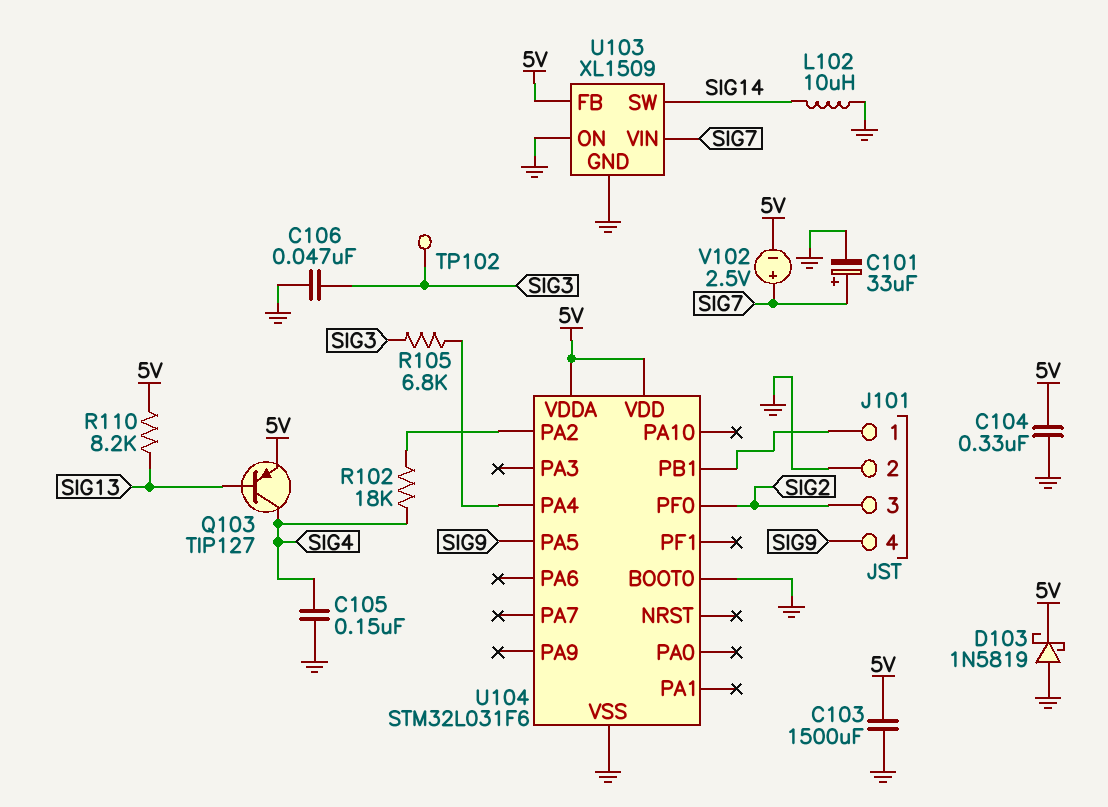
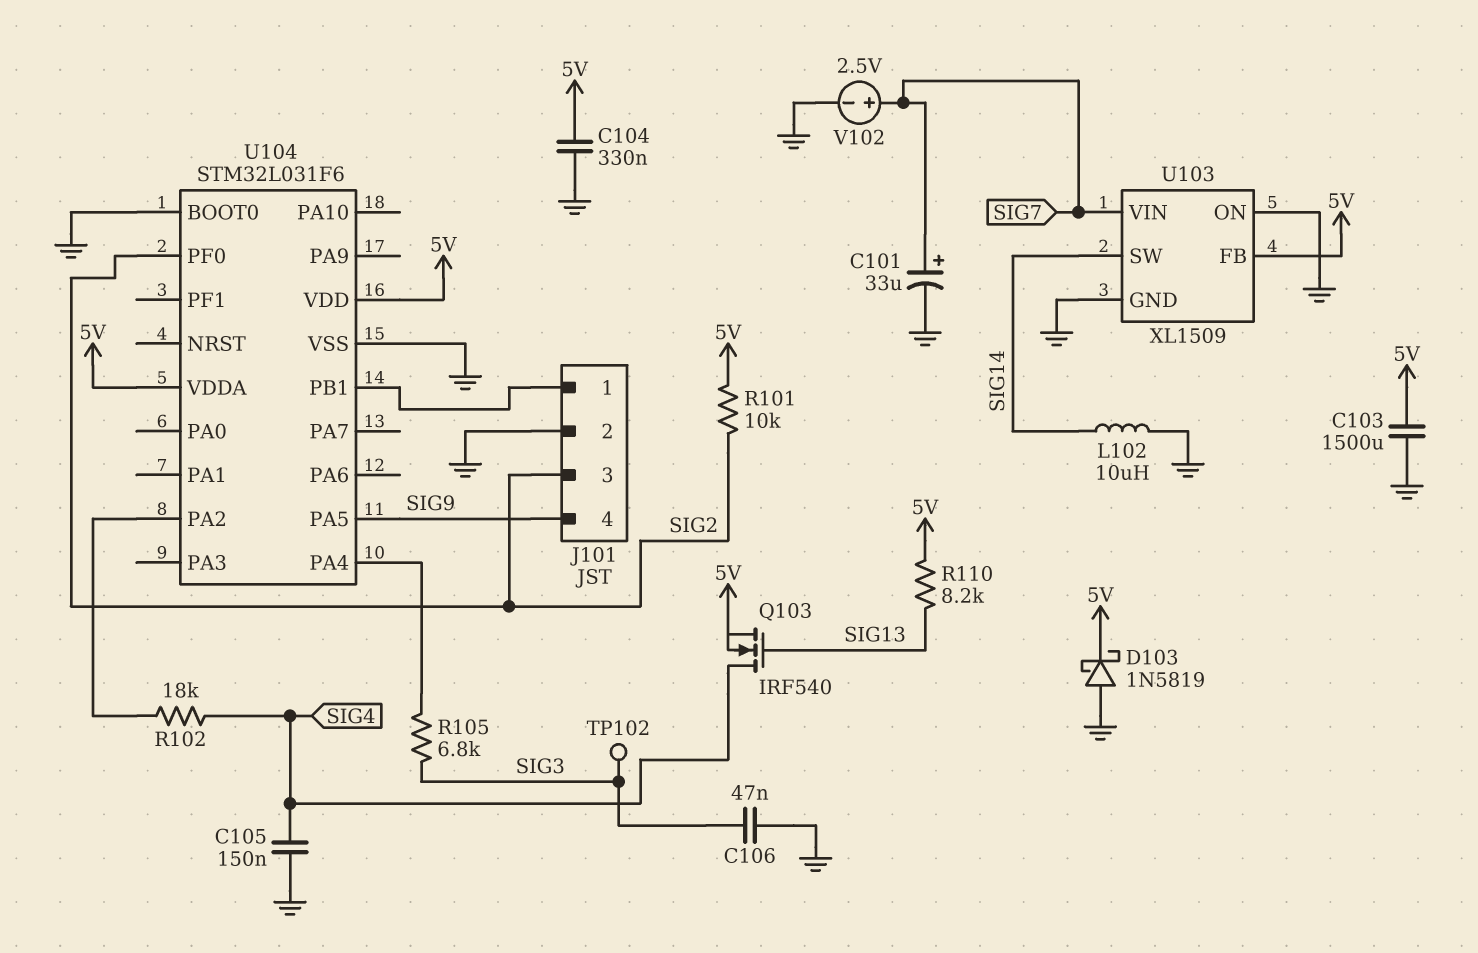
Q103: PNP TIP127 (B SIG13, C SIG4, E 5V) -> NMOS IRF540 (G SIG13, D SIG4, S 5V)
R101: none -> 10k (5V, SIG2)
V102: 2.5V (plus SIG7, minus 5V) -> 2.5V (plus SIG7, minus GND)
--
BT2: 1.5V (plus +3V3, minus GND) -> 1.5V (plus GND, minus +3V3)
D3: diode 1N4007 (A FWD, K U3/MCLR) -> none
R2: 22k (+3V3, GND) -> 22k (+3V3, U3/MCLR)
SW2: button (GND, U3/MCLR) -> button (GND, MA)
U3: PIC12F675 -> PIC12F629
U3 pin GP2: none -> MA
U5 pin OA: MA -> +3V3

WHAT YOU NEED TO DO:
Print exactly the lines of the listing above starting at the line containing "R2: 22k (+3V3, GND) -> 22k (+3V3, U3/MCLR)" and ending at the line containing "U5 pin OA: MA -> +3V3", both included.

TASK ANSWER:
R2: 22k (+3V3, GND) -> 22k (+3V3, U3/MCLR)
SW2: button (GND, U3/MCLR) -> button (GND, MA)
U3: PIC12F675 -> PIC12F629
U3 pin GP2: none -> MA
U5 pin OA: MA -> +3V3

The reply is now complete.